WHAT THE EXERCISE ASKS:
Please write out all the data that follows exactly, without the pictures.

DATA SECTION:

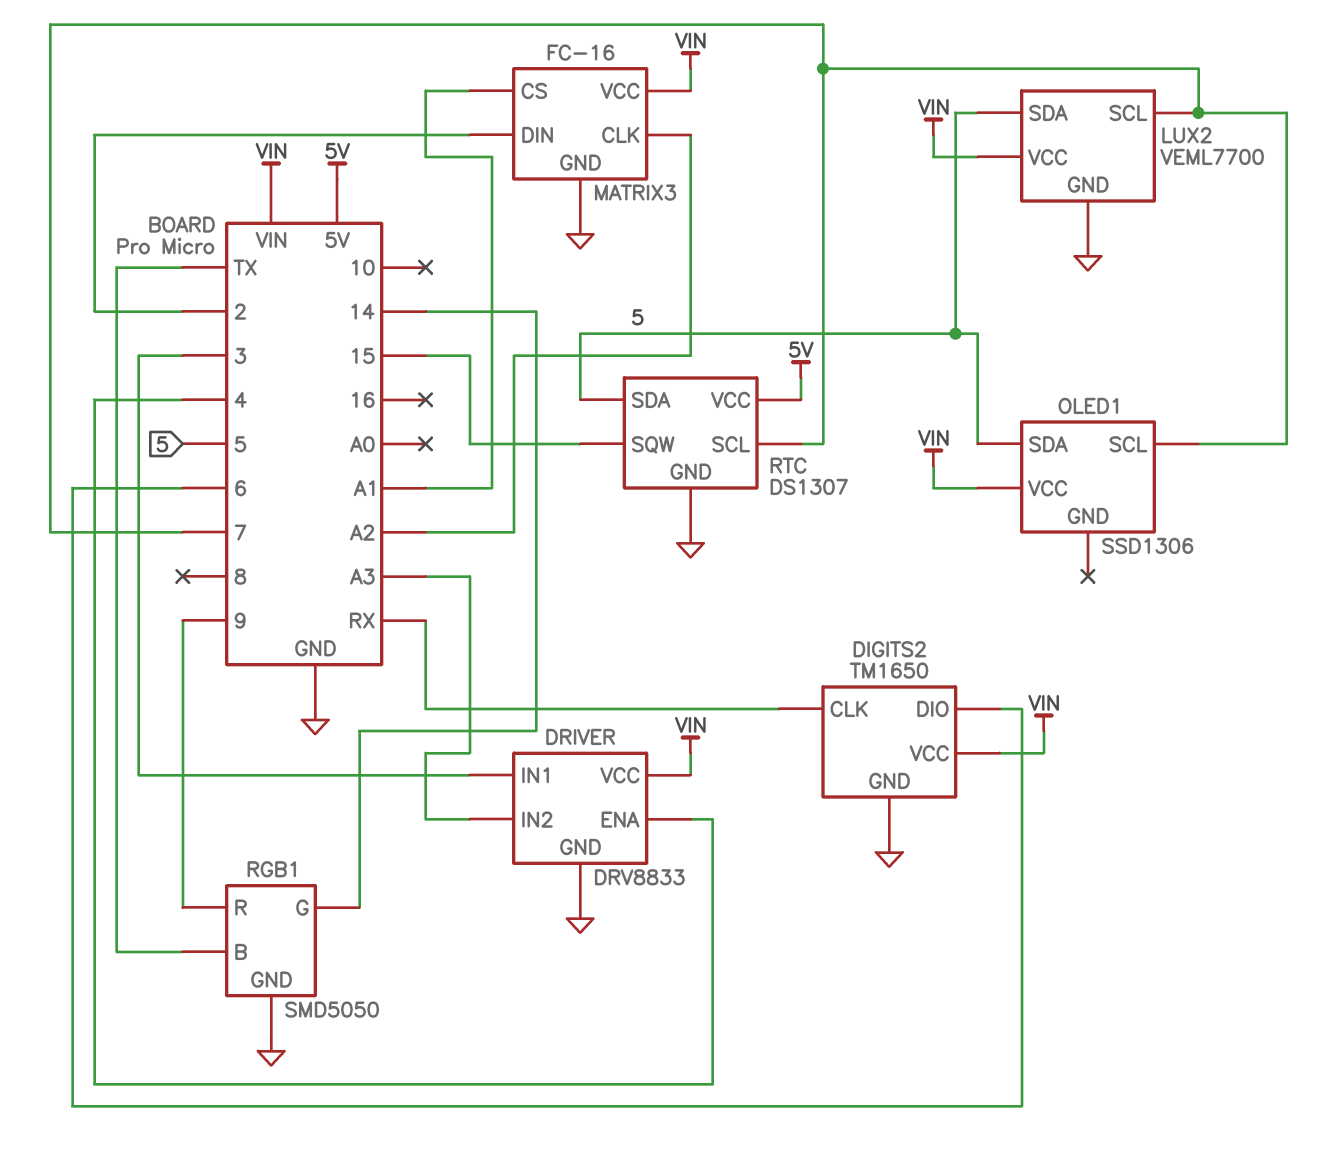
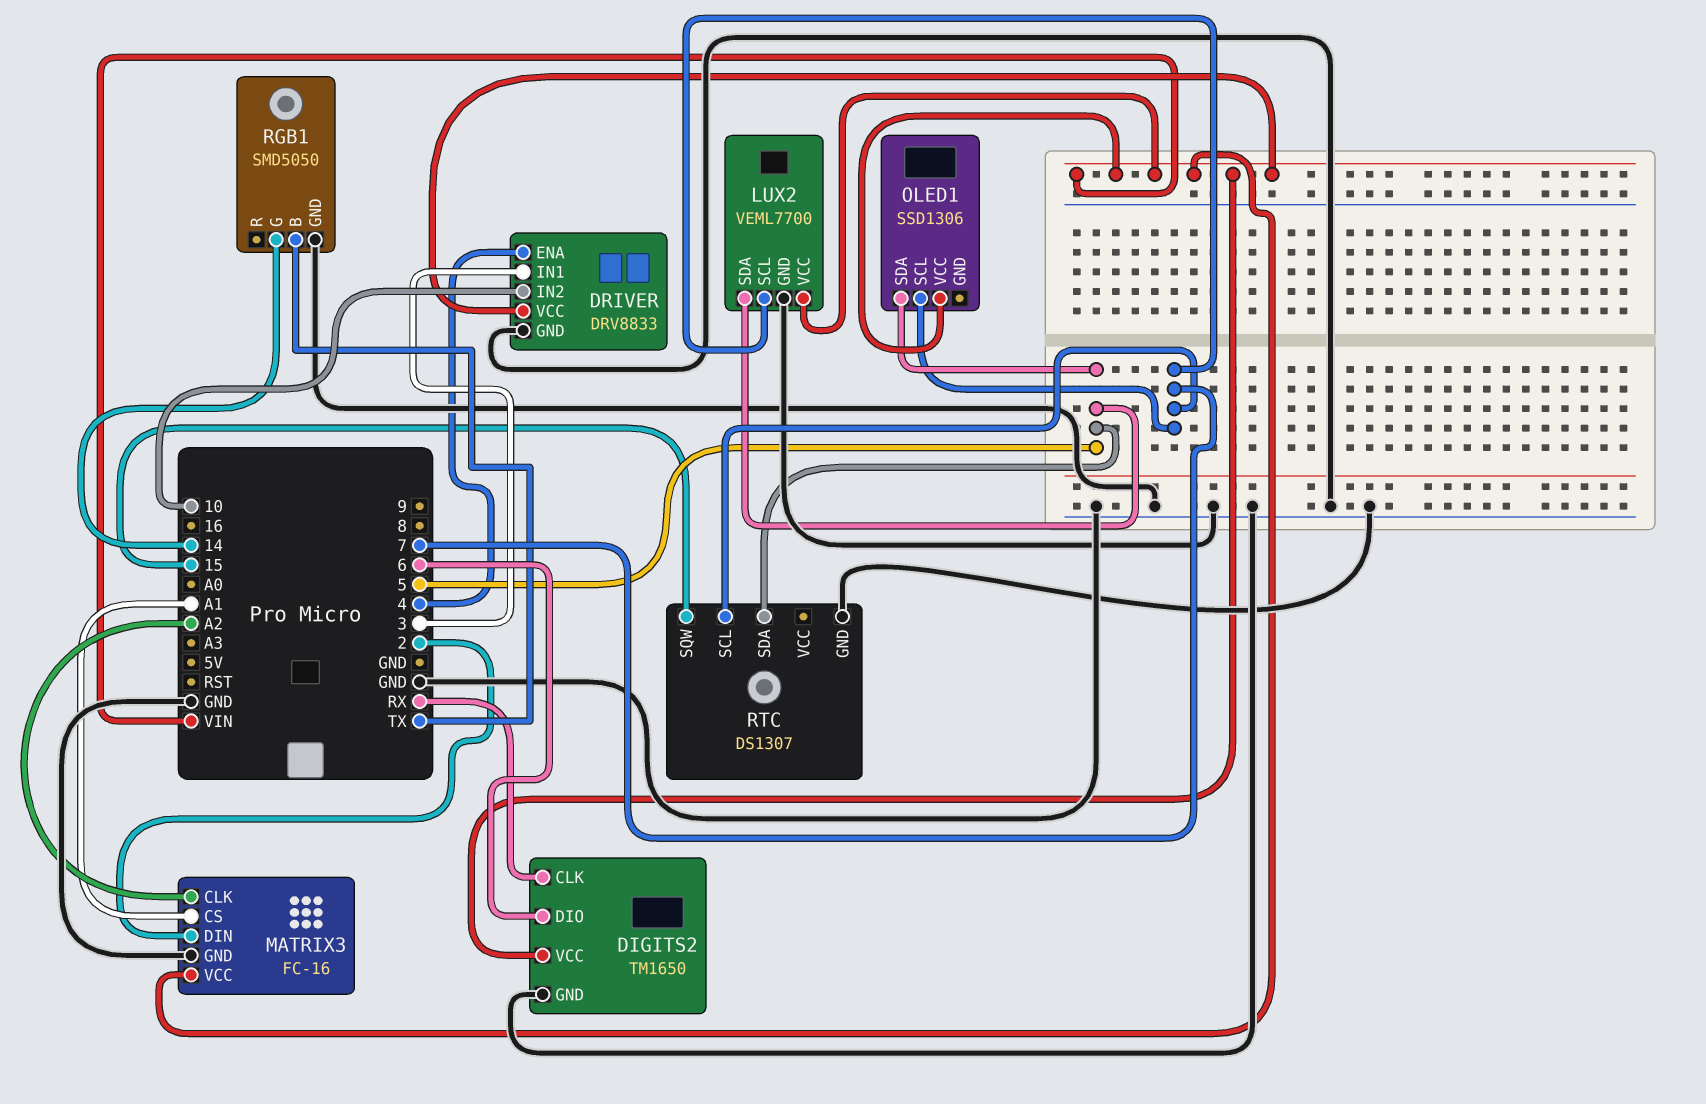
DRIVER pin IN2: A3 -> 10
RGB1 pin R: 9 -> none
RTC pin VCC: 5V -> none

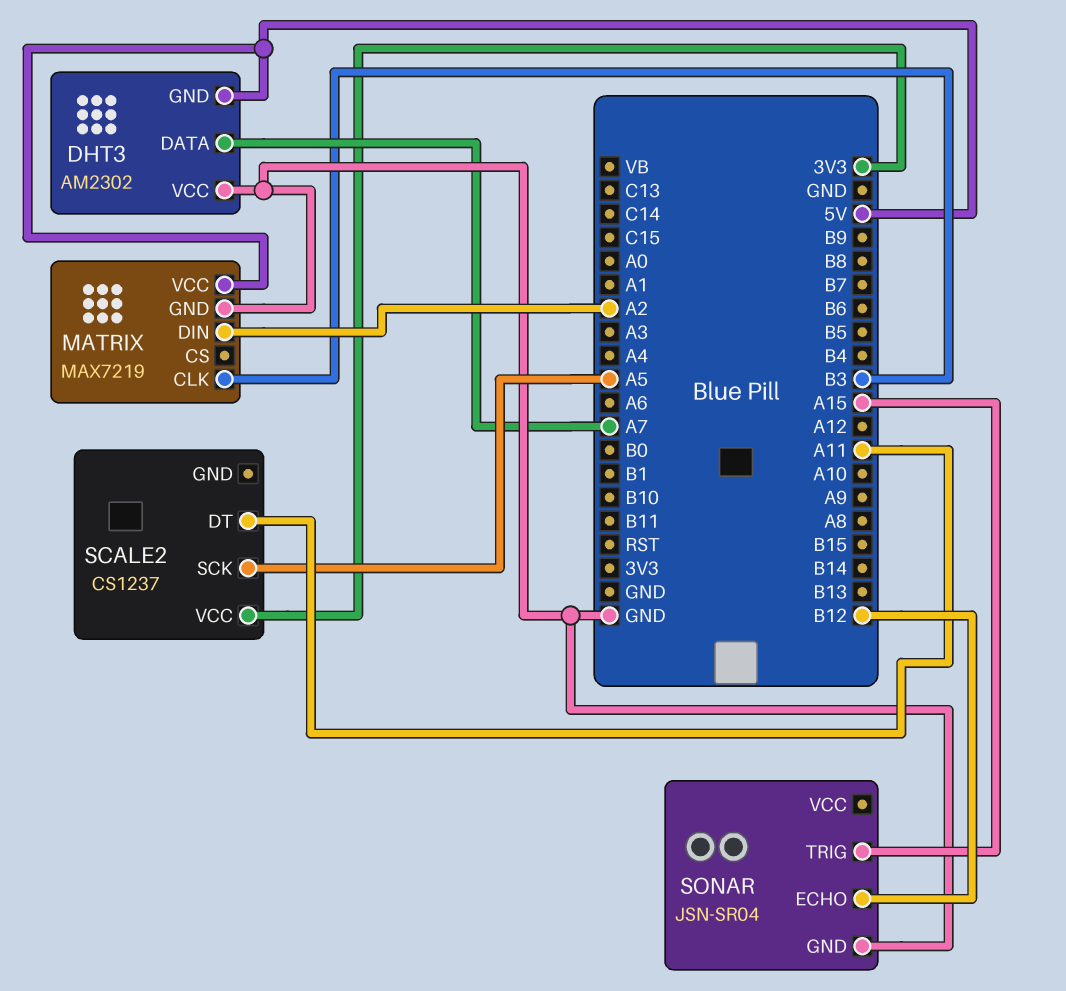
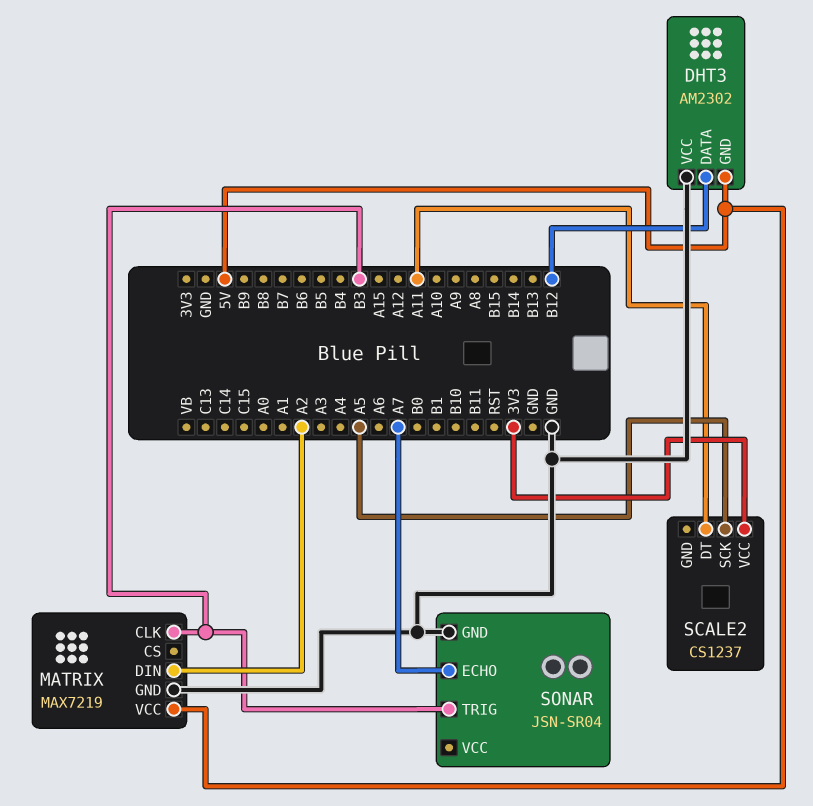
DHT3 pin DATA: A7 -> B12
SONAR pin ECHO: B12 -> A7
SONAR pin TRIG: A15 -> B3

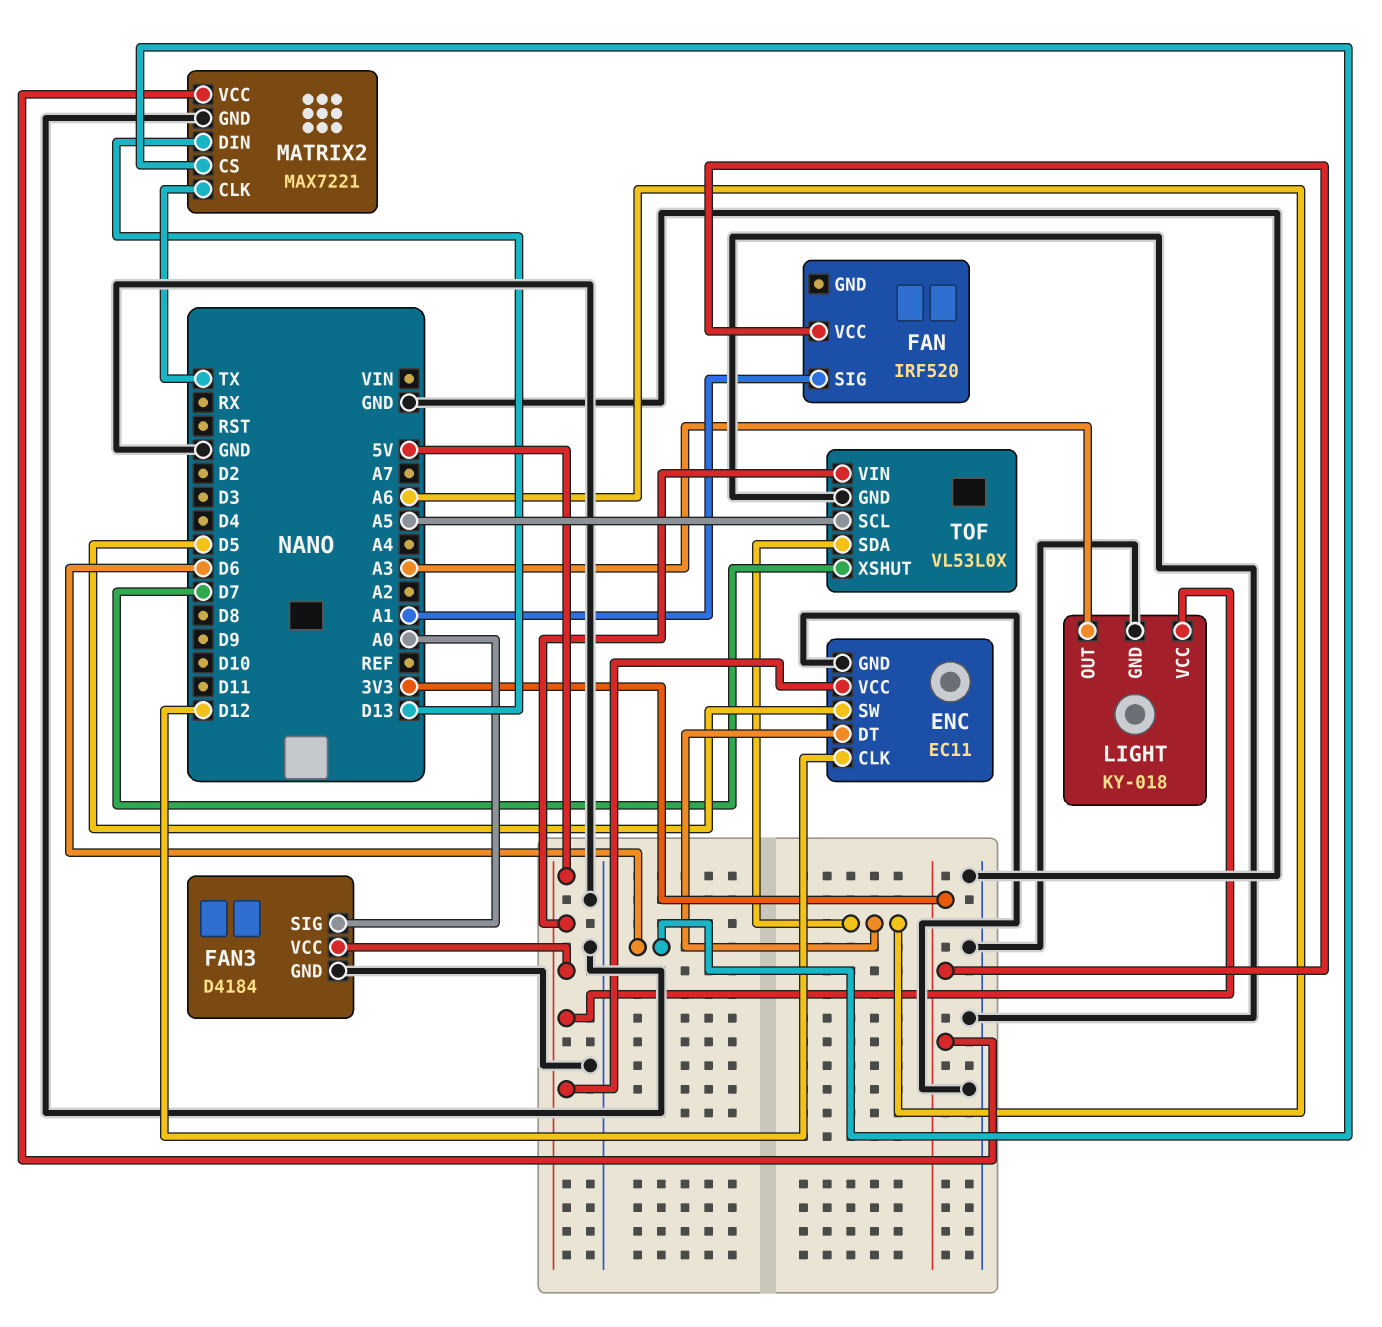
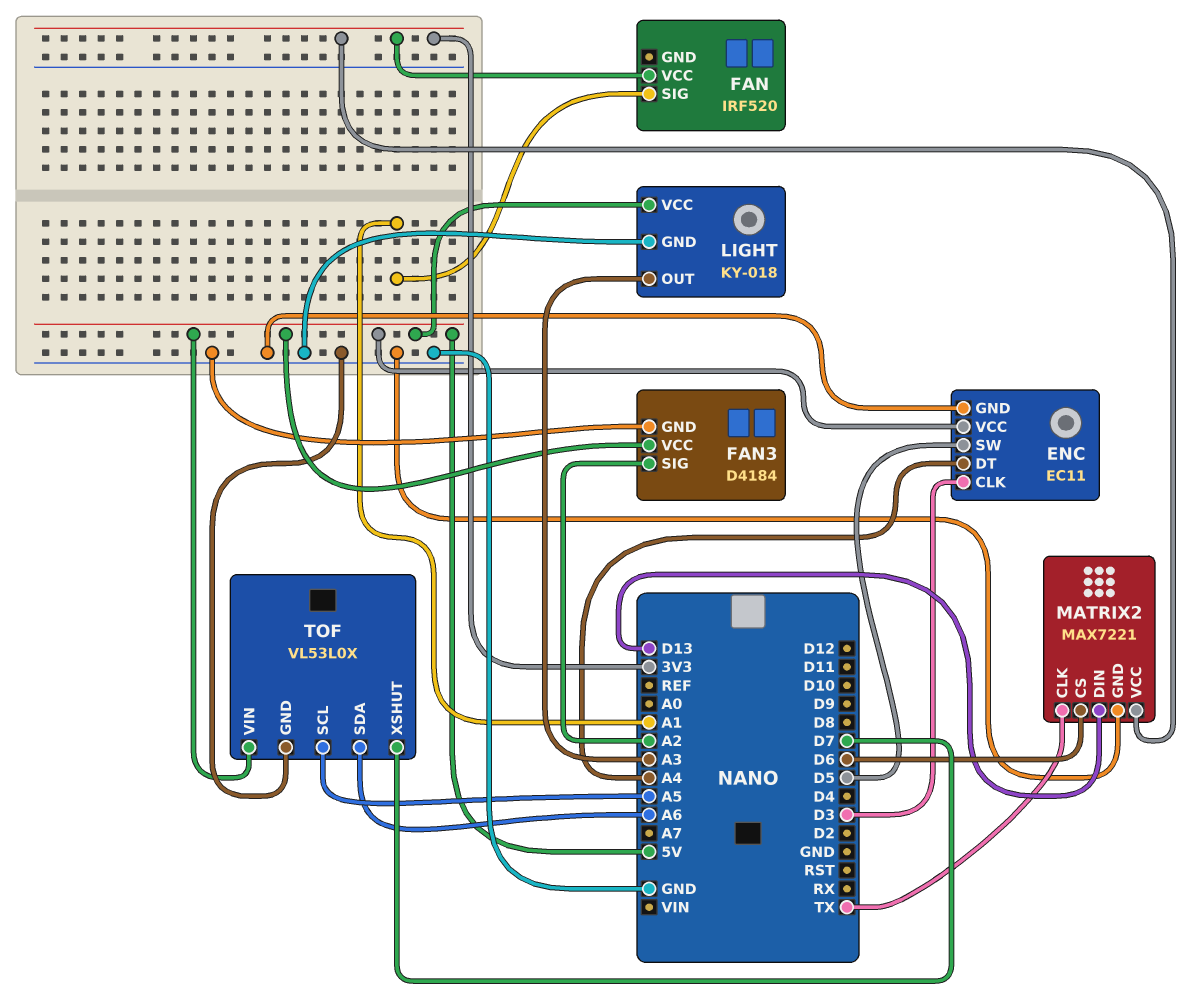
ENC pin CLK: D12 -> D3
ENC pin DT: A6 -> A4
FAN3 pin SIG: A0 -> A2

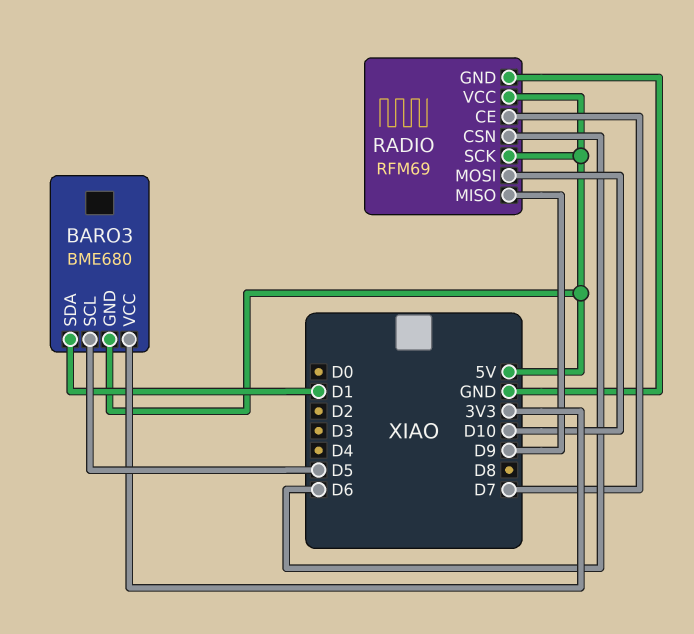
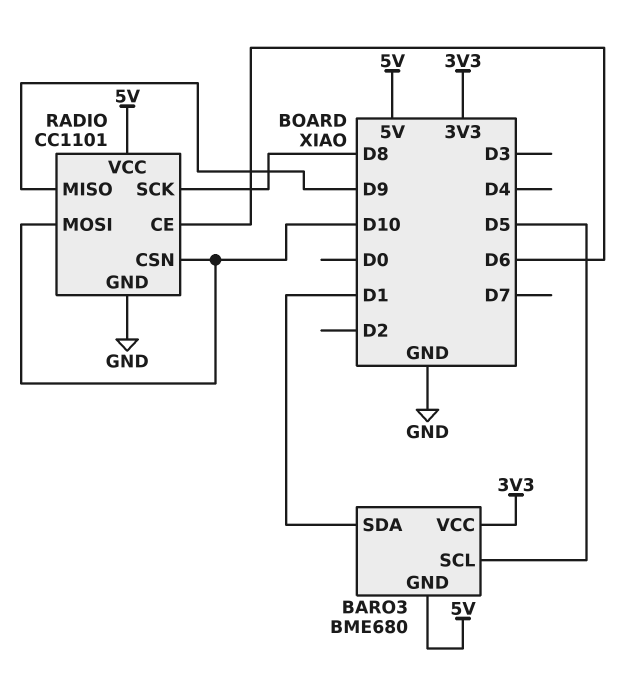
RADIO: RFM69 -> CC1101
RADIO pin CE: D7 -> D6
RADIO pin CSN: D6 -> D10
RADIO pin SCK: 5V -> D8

YOUR RESPONSE:
DRIVER pin IN2: A3 -> 10
RGB1 pin R: 9 -> none
RTC pin VCC: 5V -> none

DHT3 pin DATA: A7 -> B12
SONAR pin ECHO: B12 -> A7
SONAR pin TRIG: A15 -> B3

ENC pin CLK: D12 -> D3
ENC pin DT: A6 -> A4
FAN3 pin SIG: A0 -> A2

RADIO: RFM69 -> CC1101
RADIO pin CE: D7 -> D6
RADIO pin CSN: D6 -> D10
RADIO pin SCK: 5V -> D8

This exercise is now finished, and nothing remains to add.